• _Work order_:
The expected answer is a single number, namely how many lines in the data below hold the word "mushroom".

• _Material for this exercise_:
--- START ---
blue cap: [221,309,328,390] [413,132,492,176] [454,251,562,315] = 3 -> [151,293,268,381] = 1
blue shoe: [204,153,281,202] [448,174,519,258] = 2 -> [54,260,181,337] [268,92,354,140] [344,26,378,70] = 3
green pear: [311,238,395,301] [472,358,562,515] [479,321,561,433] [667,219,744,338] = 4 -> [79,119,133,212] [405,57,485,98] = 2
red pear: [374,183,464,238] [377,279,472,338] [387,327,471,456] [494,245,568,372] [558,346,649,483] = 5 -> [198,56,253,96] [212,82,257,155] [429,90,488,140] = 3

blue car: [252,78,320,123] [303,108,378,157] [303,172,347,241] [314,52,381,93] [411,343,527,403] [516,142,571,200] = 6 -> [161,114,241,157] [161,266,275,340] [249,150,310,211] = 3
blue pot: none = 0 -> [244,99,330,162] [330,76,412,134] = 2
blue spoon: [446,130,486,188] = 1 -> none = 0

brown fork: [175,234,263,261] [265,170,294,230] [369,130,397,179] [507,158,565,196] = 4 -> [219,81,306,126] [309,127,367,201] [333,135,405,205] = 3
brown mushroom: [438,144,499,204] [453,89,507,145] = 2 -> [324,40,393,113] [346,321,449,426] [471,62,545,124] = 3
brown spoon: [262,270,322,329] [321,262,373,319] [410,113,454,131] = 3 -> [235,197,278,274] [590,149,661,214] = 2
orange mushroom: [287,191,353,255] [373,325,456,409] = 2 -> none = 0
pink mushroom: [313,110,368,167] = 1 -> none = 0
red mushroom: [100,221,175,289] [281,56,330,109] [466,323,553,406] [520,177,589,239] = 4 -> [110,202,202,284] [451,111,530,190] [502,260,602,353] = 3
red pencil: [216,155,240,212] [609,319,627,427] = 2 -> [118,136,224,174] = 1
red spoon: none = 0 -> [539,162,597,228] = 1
--- END ---
--- START ---
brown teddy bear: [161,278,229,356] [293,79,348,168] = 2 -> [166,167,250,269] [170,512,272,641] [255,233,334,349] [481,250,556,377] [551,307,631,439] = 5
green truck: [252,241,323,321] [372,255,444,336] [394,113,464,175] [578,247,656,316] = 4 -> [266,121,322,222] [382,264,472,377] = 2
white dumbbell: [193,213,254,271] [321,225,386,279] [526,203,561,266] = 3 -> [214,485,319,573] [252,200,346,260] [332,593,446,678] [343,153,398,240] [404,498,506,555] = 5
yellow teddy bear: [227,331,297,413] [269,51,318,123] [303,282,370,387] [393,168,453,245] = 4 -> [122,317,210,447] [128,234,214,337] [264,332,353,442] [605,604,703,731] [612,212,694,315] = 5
--- END ---
• _Result of the task_:
4